» ABOUT THIS TASK
Copy the records. Keep every line exactly as it is.

--- START ---

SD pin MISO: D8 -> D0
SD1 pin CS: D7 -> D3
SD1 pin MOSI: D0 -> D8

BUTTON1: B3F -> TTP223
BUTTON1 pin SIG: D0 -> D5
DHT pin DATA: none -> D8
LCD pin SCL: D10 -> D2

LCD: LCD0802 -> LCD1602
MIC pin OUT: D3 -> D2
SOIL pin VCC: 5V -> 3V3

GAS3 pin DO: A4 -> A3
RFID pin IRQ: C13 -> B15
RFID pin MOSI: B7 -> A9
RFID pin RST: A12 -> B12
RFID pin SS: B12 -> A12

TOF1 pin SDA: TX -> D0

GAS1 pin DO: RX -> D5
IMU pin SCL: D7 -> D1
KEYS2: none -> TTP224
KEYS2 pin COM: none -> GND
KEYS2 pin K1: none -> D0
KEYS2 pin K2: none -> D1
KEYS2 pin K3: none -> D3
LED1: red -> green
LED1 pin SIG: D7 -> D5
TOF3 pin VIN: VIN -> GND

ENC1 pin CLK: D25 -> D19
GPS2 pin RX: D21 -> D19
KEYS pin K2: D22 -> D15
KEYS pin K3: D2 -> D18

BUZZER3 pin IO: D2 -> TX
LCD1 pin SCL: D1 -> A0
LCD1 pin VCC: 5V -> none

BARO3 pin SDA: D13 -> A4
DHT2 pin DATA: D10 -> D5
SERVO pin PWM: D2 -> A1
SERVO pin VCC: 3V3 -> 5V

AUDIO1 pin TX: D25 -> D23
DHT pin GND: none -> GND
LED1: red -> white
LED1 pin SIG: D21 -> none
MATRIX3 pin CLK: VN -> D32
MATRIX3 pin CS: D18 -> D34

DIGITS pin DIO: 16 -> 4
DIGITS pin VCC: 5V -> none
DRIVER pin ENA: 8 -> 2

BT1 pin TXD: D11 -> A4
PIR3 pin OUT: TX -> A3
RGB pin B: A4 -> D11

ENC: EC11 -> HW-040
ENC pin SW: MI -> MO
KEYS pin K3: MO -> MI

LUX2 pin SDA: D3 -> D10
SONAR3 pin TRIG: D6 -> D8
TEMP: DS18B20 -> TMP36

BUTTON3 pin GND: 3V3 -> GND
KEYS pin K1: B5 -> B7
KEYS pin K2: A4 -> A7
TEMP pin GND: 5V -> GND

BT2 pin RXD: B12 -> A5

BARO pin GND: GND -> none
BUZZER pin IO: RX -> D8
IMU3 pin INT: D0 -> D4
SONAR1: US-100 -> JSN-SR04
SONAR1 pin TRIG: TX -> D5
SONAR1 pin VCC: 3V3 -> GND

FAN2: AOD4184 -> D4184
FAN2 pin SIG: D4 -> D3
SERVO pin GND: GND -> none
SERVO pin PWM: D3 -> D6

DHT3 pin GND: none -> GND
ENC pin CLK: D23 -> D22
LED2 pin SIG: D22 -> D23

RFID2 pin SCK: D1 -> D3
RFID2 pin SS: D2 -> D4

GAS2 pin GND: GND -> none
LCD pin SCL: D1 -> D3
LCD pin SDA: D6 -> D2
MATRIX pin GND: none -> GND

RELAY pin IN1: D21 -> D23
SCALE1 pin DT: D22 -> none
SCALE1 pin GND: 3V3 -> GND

--- END ---

» RESPONSE BELOW
SD pin MISO: D8 -> D0
SD1 pin CS: D7 -> D3
SD1 pin MOSI: D0 -> D8

BUTTON1: B3F -> TTP223
BUTTON1 pin SIG: D0 -> D5
DHT pin DATA: none -> D8
LCD pin SCL: D10 -> D2

LCD: LCD0802 -> LCD1602
MIC pin OUT: D3 -> D2
SOIL pin VCC: 5V -> 3V3

GAS3 pin DO: A4 -> A3
RFID pin IRQ: C13 -> B15
RFID pin MOSI: B7 -> A9
RFID pin RST: A12 -> B12
RFID pin SS: B12 -> A12

TOF1 pin SDA: TX -> D0

GAS1 pin DO: RX -> D5
IMU pin SCL: D7 -> D1
KEYS2: none -> TTP224
KEYS2 pin COM: none -> GND
KEYS2 pin K1: none -> D0
KEYS2 pin K2: none -> D1
KEYS2 pin K3: none -> D3
LED1: red -> green
LED1 pin SIG: D7 -> D5
TOF3 pin VIN: VIN -> GND

ENC1 pin CLK: D25 -> D19
GPS2 pin RX: D21 -> D19
KEYS pin K2: D22 -> D15
KEYS pin K3: D2 -> D18

BUZZER3 pin IO: D2 -> TX
LCD1 pin SCL: D1 -> A0
LCD1 pin VCC: 5V -> none

BARO3 pin SDA: D13 -> A4
DHT2 pin DATA: D10 -> D5
SERVO pin PWM: D2 -> A1
SERVO pin VCC: 3V3 -> 5V

AUDIO1 pin TX: D25 -> D23
DHT pin GND: none -> GND
LED1: red -> white
LED1 pin SIG: D21 -> none
MATRIX3 pin CLK: VN -> D32
MATRIX3 pin CS: D18 -> D34

DIGITS pin DIO: 16 -> 4
DIGITS pin VCC: 5V -> none
DRIVER pin ENA: 8 -> 2

BT1 pin TXD: D11 -> A4
PIR3 pin OUT: TX -> A3
RGB pin B: A4 -> D11

ENC: EC11 -> HW-040
ENC pin SW: MI -> MO
KEYS pin K3: MO -> MI

LUX2 pin SDA: D3 -> D10
SONAR3 pin TRIG: D6 -> D8
TEMP: DS18B20 -> TMP36

BUTTON3 pin GND: 3V3 -> GND
KEYS pin K1: B5 -> B7
KEYS pin K2: A4 -> A7
TEMP pin GND: 5V -> GND

BT2 pin RXD: B12 -> A5

BARO pin GND: GND -> none
BUZZER pin IO: RX -> D8
IMU3 pin INT: D0 -> D4
SONAR1: US-100 -> JSN-SR04
SONAR1 pin TRIG: TX -> D5
SONAR1 pin VCC: 3V3 -> GND

FAN2: AOD4184 -> D4184
FAN2 pin SIG: D4 -> D3
SERVO pin GND: GND -> none
SERVO pin PWM: D3 -> D6

DHT3 pin GND: none -> GND
ENC pin CLK: D23 -> D22
LED2 pin SIG: D22 -> D23

RFID2 pin SCK: D1 -> D3
RFID2 pin SS: D2 -> D4

GAS2 pin GND: GND -> none
LCD pin SCL: D1 -> D3
LCD pin SDA: D6 -> D2
MATRIX pin GND: none -> GND

RELAY pin IN1: D21 -> D23
SCALE1 pin DT: D22 -> none
SCALE1 pin GND: 3V3 -> GND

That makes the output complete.